* Work to complete
Restate the full listing precisely as written.

________________

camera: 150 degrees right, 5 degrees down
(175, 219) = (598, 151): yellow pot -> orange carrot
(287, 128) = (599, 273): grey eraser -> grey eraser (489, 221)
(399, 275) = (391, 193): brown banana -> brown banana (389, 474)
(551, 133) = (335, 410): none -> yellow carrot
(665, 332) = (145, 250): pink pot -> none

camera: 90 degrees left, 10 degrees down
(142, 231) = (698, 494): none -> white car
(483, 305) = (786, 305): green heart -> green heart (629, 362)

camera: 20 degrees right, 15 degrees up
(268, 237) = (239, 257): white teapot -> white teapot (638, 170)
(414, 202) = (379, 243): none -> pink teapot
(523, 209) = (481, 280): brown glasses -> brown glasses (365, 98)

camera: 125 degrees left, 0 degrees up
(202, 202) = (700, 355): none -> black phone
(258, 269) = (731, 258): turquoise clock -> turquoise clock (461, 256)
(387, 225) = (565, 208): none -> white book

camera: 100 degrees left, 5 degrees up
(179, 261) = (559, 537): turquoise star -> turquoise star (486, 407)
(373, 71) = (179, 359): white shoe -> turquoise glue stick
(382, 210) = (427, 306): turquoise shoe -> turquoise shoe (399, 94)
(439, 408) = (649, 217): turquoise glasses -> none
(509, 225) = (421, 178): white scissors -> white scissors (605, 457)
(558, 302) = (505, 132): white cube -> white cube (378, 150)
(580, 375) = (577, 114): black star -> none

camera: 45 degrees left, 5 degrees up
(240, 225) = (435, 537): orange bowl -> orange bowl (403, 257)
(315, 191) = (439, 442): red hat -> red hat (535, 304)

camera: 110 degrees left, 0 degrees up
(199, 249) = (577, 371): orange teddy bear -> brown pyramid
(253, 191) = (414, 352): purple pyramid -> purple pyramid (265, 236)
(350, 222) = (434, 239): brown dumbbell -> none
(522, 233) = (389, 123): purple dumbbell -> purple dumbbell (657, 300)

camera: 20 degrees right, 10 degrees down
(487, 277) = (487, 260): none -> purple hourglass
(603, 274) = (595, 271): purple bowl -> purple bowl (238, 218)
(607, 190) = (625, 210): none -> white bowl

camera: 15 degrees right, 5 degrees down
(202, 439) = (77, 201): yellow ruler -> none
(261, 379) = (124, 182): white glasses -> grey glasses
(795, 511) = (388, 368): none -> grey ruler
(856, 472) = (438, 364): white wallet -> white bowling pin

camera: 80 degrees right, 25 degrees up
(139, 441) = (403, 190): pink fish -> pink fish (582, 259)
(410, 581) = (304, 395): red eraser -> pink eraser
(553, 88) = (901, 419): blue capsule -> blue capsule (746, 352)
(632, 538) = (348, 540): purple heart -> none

________________

* Your response
camera: 150 degrees right, 5 degrees down
(175, 219) = (598, 151): yellow pot -> orange carrot
(287, 128) = (599, 273): grey eraser -> grey eraser (489, 221)
(399, 275) = (391, 193): brown banana -> brown banana (389, 474)
(551, 133) = (335, 410): none -> yellow carrot
(665, 332) = (145, 250): pink pot -> none

camera: 90 degrees left, 10 degrees down
(142, 231) = (698, 494): none -> white car
(483, 305) = (786, 305): green heart -> green heart (629, 362)

camera: 20 degrees right, 15 degrees up
(268, 237) = (239, 257): white teapot -> white teapot (638, 170)
(414, 202) = (379, 243): none -> pink teapot
(523, 209) = (481, 280): brown glasses -> brown glasses (365, 98)

camera: 125 degrees left, 0 degrees up
(202, 202) = (700, 355): none -> black phone
(258, 269) = (731, 258): turquoise clock -> turquoise clock (461, 256)
(387, 225) = (565, 208): none -> white book

camera: 100 degrees left, 5 degrees up
(179, 261) = (559, 537): turquoise star -> turquoise star (486, 407)
(373, 71) = (179, 359): white shoe -> turquoise glue stick
(382, 210) = (427, 306): turquoise shoe -> turquoise shoe (399, 94)
(439, 408) = (649, 217): turquoise glasses -> none
(509, 225) = (421, 178): white scissors -> white scissors (605, 457)
(558, 302) = (505, 132): white cube -> white cube (378, 150)
(580, 375) = (577, 114): black star -> none

camera: 45 degrees left, 5 degrees up
(240, 225) = (435, 537): orange bowl -> orange bowl (403, 257)
(315, 191) = (439, 442): red hat -> red hat (535, 304)

camera: 110 degrees left, 0 degrees up
(199, 249) = (577, 371): orange teddy bear -> brown pyramid
(253, 191) = (414, 352): purple pyramid -> purple pyramid (265, 236)
(350, 222) = (434, 239): brown dumbbell -> none
(522, 233) = (389, 123): purple dumbbell -> purple dumbbell (657, 300)

camera: 20 degrees right, 10 degrees down
(487, 277) = (487, 260): none -> purple hourglass
(603, 274) = (595, 271): purple bowl -> purple bowl (238, 218)
(607, 190) = (625, 210): none -> white bowl

camera: 15 degrees right, 5 degrees down
(202, 439) = (77, 201): yellow ruler -> none
(261, 379) = (124, 182): white glasses -> grey glasses
(795, 511) = (388, 368): none -> grey ruler
(856, 472) = (438, 364): white wallet -> white bowling pin

camera: 80 degrees right, 25 degrees up
(139, 441) = (403, 190): pink fish -> pink fish (582, 259)
(410, 581) = (304, 395): red eraser -> pink eraser
(553, 88) = (901, 419): blue capsule -> blue capsule (746, 352)
(632, 538) = (348, 540): purple heart -> none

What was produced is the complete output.